_DIRECTIONS FOR THIS TASK:_
Read the data below. Every line holding the string "camera" must be copied.

_RECORDS FOR THE TASK:_
■ ■ ■

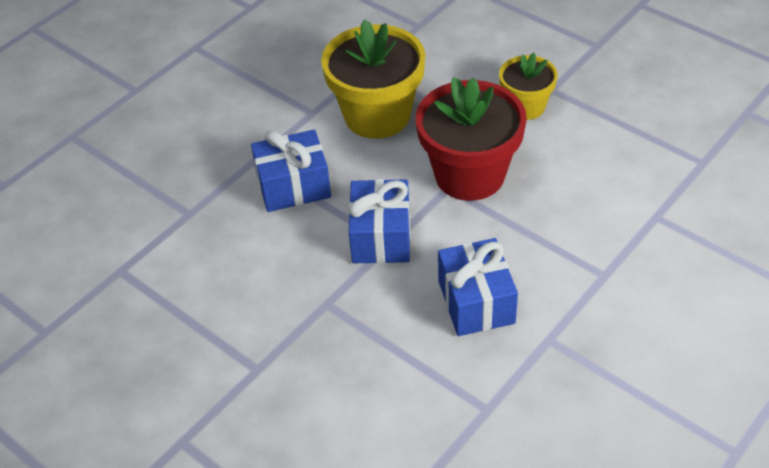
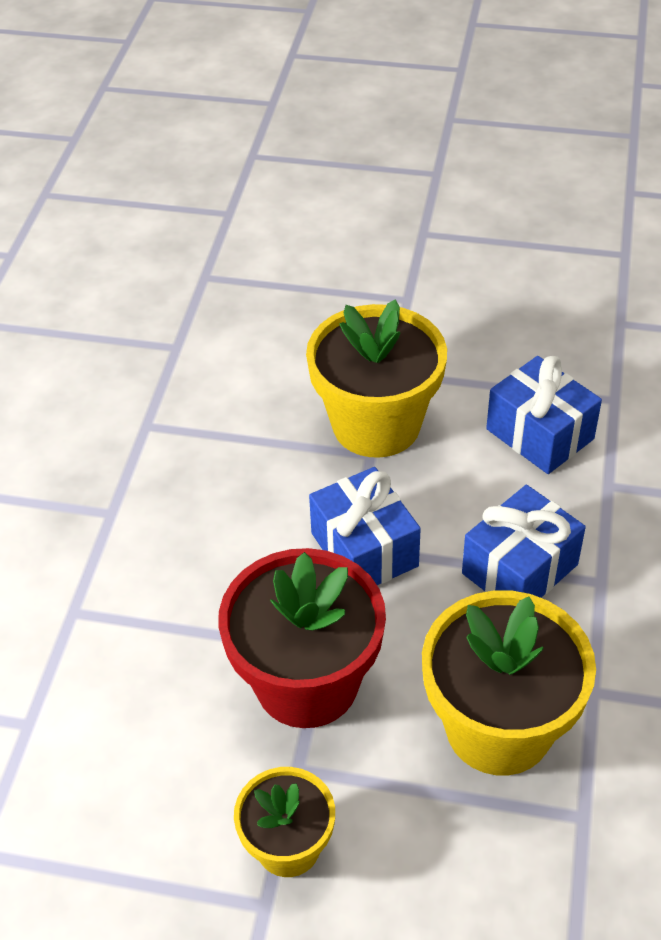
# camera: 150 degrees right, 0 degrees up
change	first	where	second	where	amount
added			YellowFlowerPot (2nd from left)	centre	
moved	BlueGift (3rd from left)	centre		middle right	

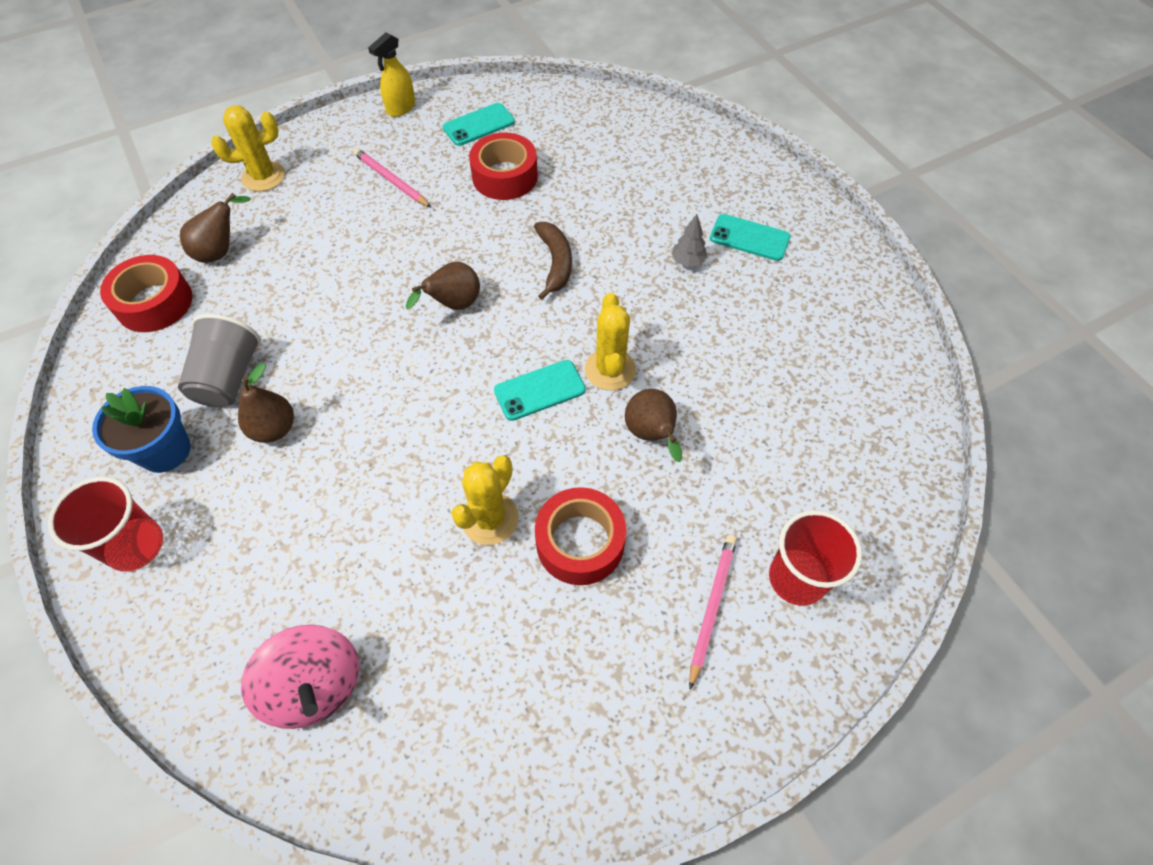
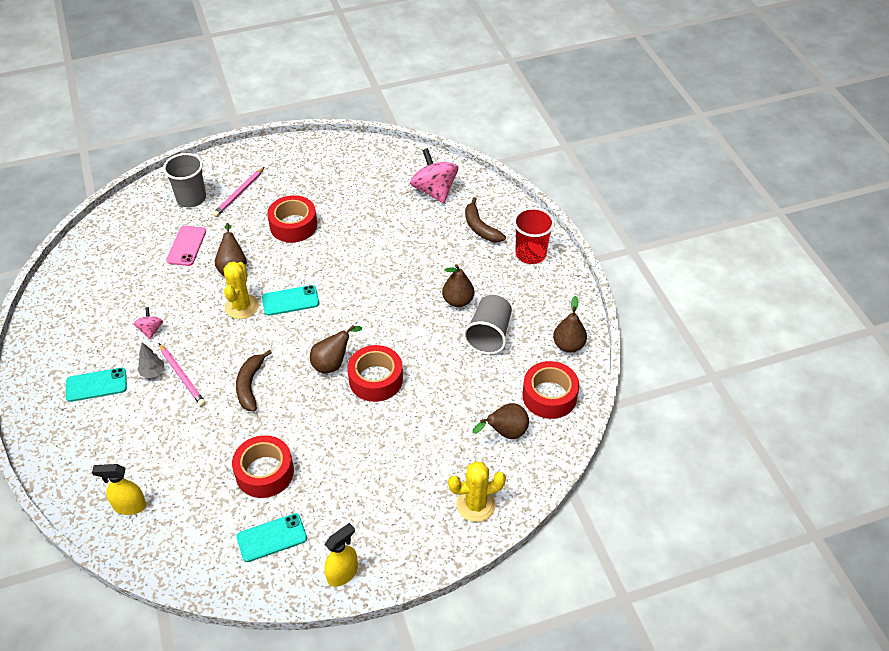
# camera: 170 degrees left, 10 degrees down
change	first	where	second	where	amount
removed	BlueFlowerPot	middle left			
removed	YellowCactus (2nd from left)	centre			
added			YellowSprayBottle (1st from left)	bottom left	
added			PinkSpinningTop (1st from left)	middle left	
added			PinkPhone	middle left	
added			RedTape (3rd from left)	centre	
added			BrownBanana (2nd from left)	centre	
added			BrownPear (5th from left)	centre	
moved	PinkPencil (1st from left)	top centre		middle left	
recoloured	RedCup (2nd from left)	middle right	GreyCup (1st from left)	top left	
turned	TurquoisePhone (3rd from left in the first image)	top centre	TurquoisePhone (1st from left)	middle left	45 degrees counterclockwise

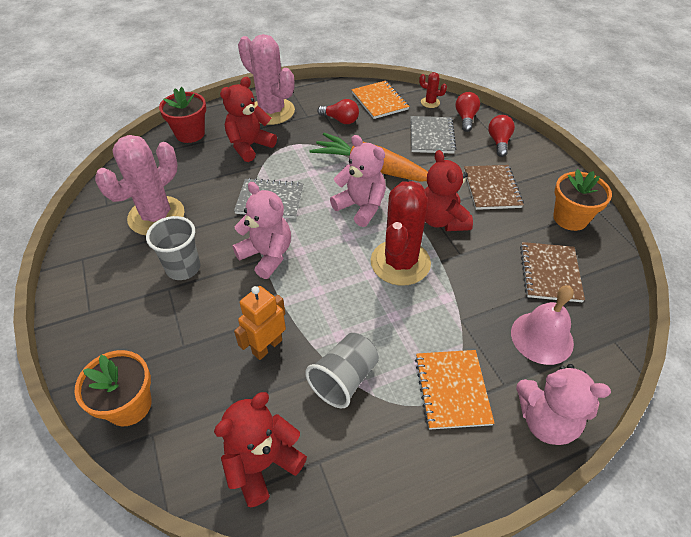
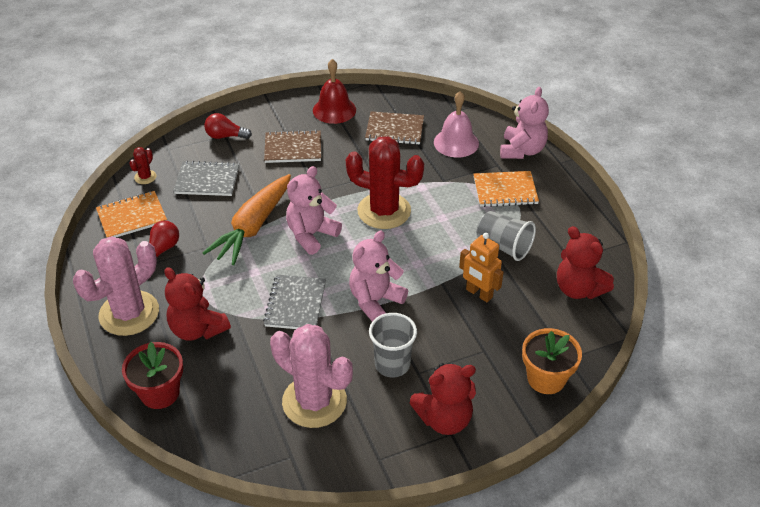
# camera: 90 degrees left, 5 degrees down
change	first	where	second	where	amount
removed	RedLightBulb (2nd from left)	top right			
moved	RedTeddyBear (3rd from left in the first image)	centre	RedTeddyBear (2nd from left)	bottom centre	
replaced	OrangeFlowerPot (2nd from left)	middle right	RedBell	top centre	

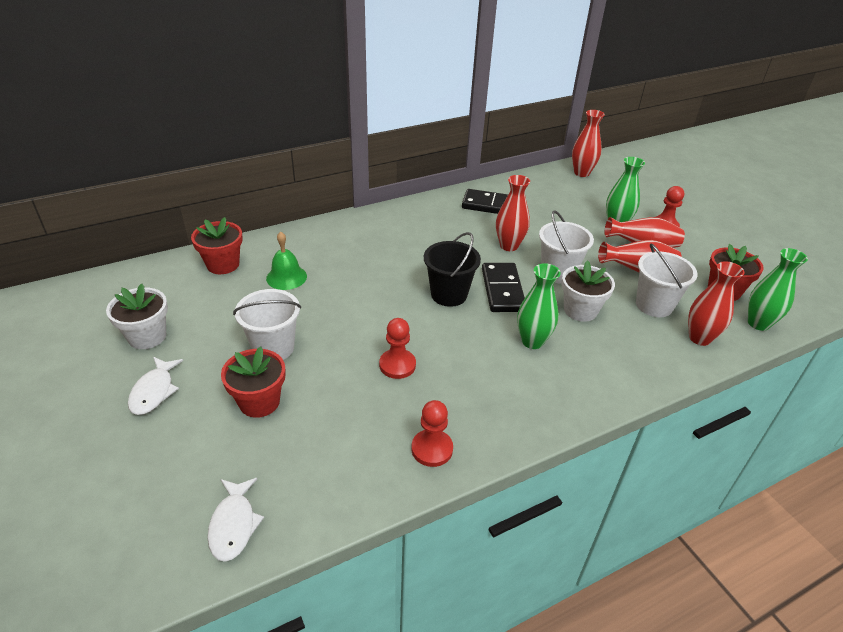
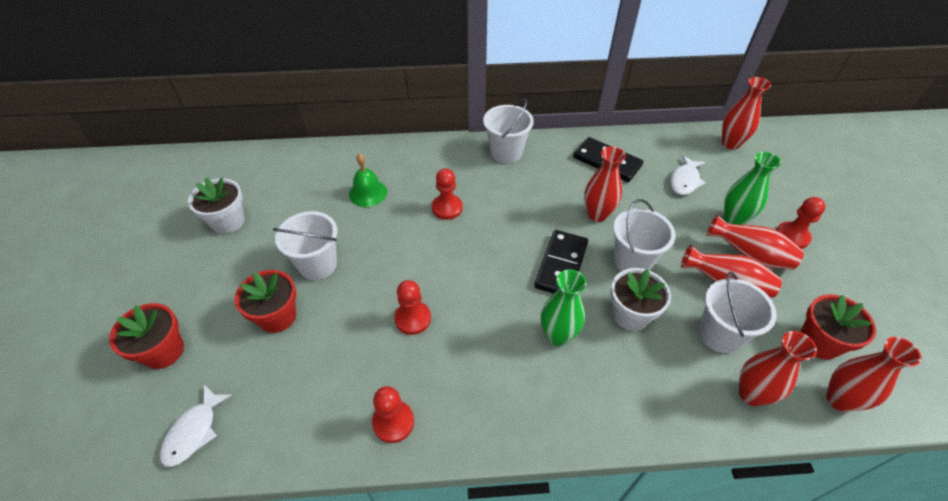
# camera: 25 degrees right, 10 degrees up
change	first	where	second	where	amount
removed	BlackBucket	centre			
added			RedPawn (3rd from left)	centre	
added			WhiteBucket (2nd from left)	top centre	
moved	WhiteFish (1st from left in the first image)	middle left	WhiteFish (2nd from left)	middle right	
moved	RedFlowerPot (1st from left)	middle left		bottom left	
recoloured	GreenVase (3rd from left)	middle right	RedVase (6th from left)	bottom right	

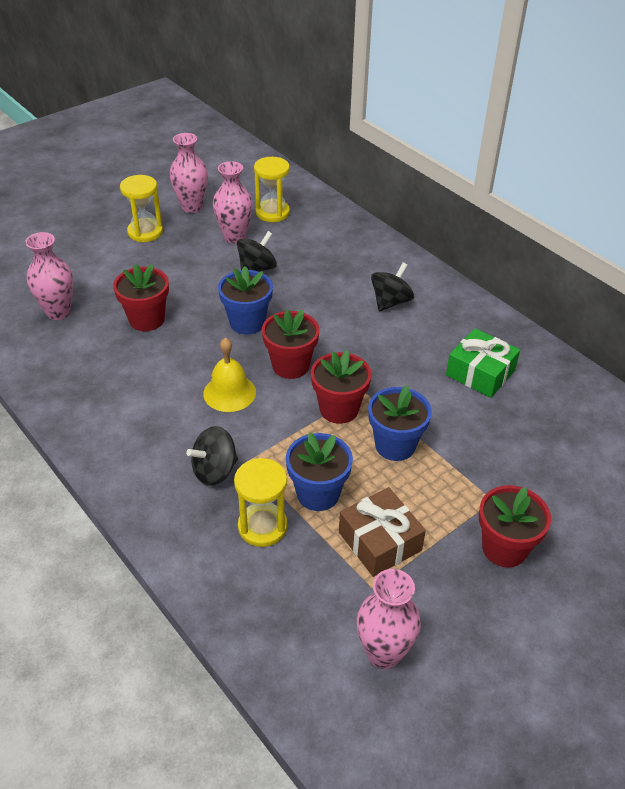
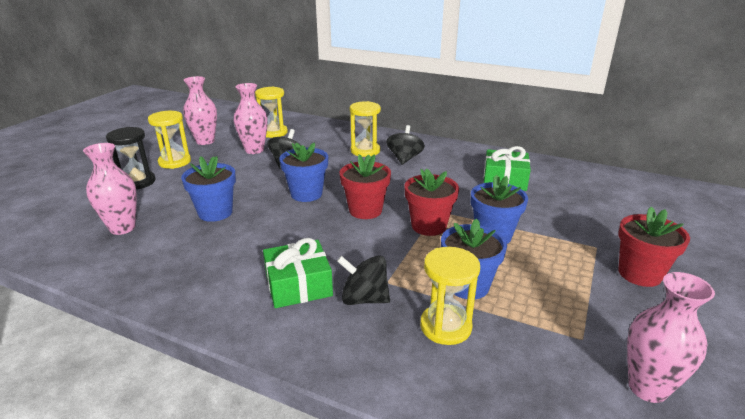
# camera: 25 degrees left, 15 degrees down
change	first	where	second	where	amount
removed	YellowBell	centre			
removed	BrownGift	bottom centre			
added			BlackHourglass	middle left	
added			GreenGift (1st from left)	centre	
added			YellowHourglass (3rd from left)	top centre	
recoloured	RedFlowerPot (1st from left)	middle left	BlueFlowerPot (1st from left)	middle left	
turned	BlackSpinningTop (1st from left in the first image)	centre	BlackSpinningTop (2nd from left)	bottom centre	75 degrees clockwise

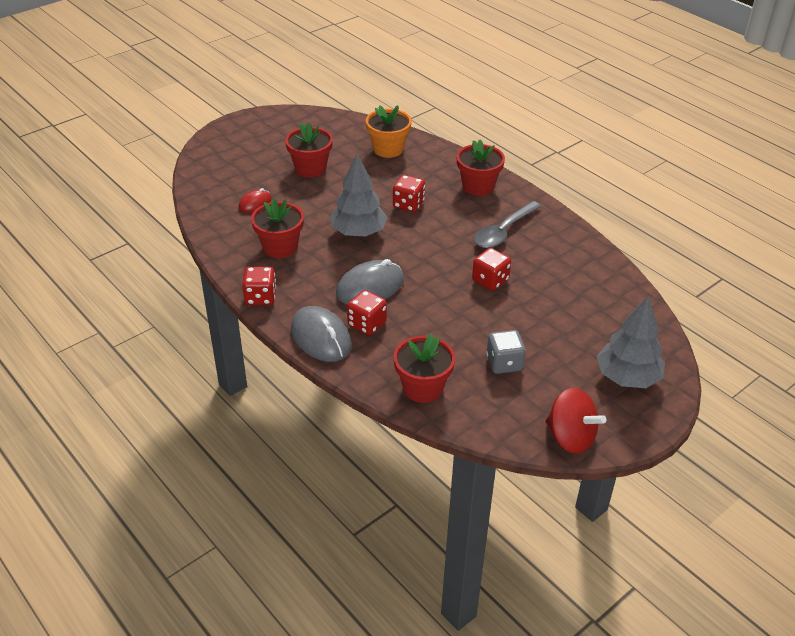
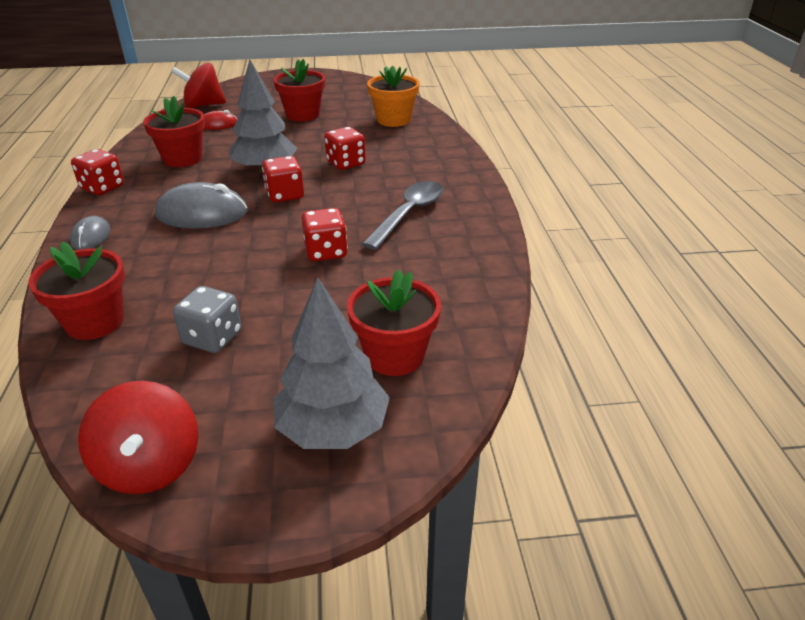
# camera: 35 degrees right, 5 degrees down
change	first	where	second	where	amount
added			RedSpinningTop (2nd from left)	top left	
moved	RedDice (2nd from left)	centre		top centre	
moved	RedFlowerPot (4th from left)	top centre		centre	
turned	GreySpoon	centre		centre	135 degrees clockwise
resized	GreyMouse (1st from left)	centre		middle left	x0.55

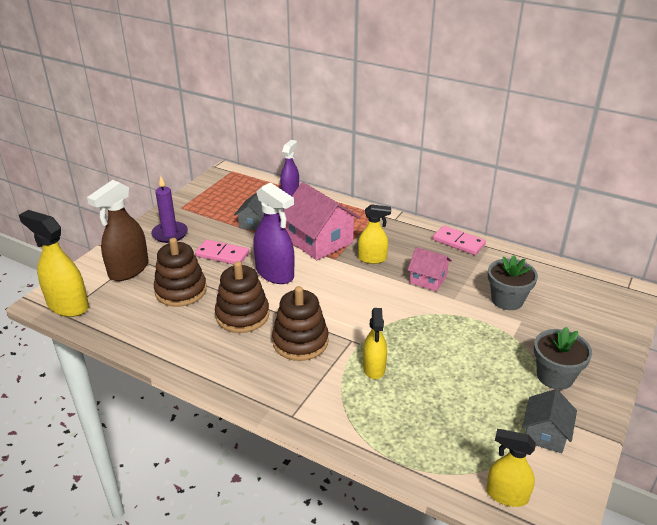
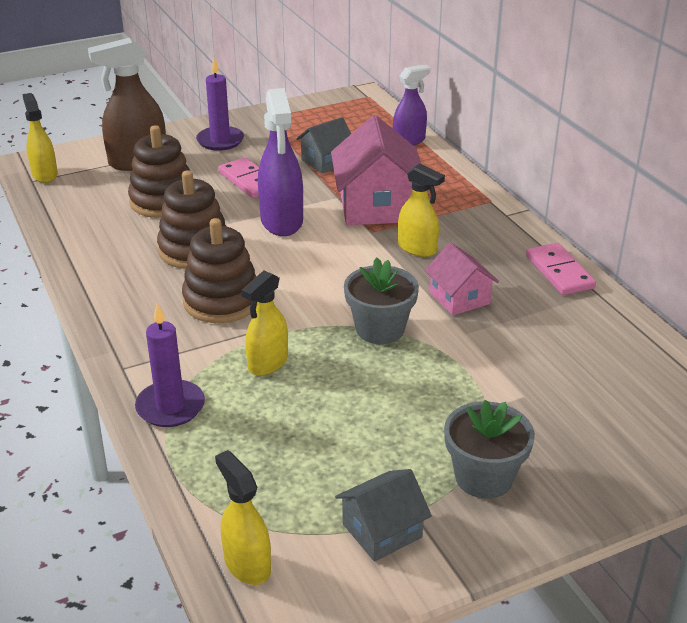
# camera: 35 degrees right, 0 degrees up
change	first	where	second	where	amount
added			PurpleCandle (1st from left)	middle left	
moved	GreyFlowerPot (1st from left)	middle right		centre	
resized	YellowSprayBottle (1st from left)	middle left		top left	x0.64

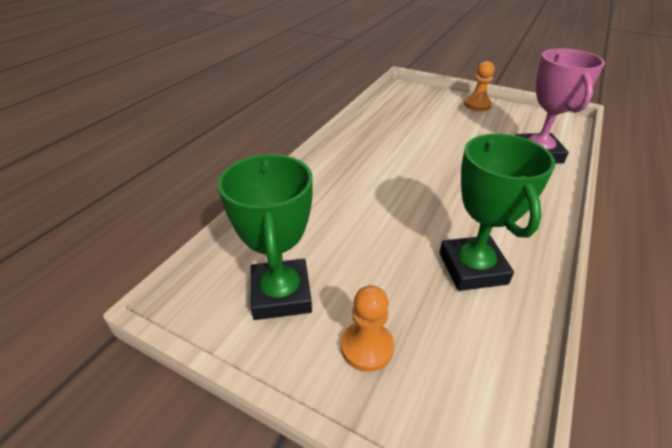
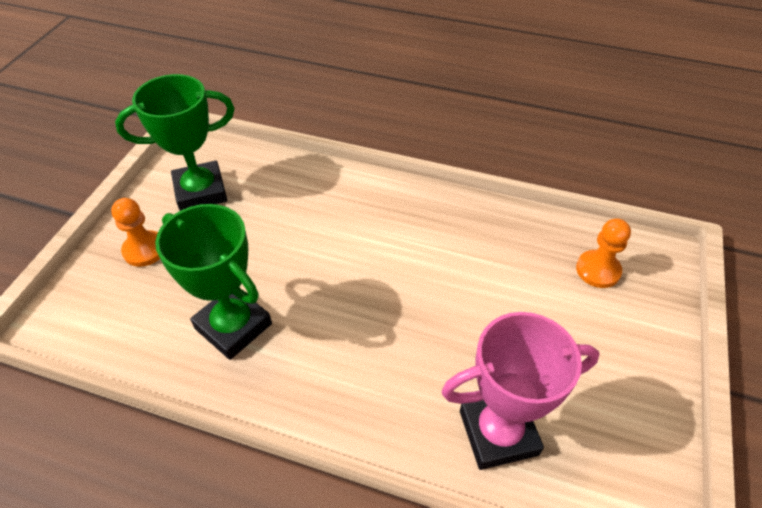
# camera: 80 degrees right, 10 degrees up
change	first	where	second	where	amount
moved	OrangePawn (2nd from left)	top right		middle right	
turned	GreenTrophy (2nd from left)	middle right		middle left	60 degrees clockwise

■ ■ ■

_YOUR SOLUTION:_
# camera: 150 degrees right, 0 degrees up
# camera: 170 degrees left, 10 degrees down
# camera: 90 degrees left, 5 degrees down
# camera: 25 degrees right, 10 degrees up
# camera: 25 degrees left, 15 degrees down
# camera: 35 degrees right, 5 degrees down
# camera: 35 degrees right, 0 degrees up
# camera: 80 degrees right, 10 degrees up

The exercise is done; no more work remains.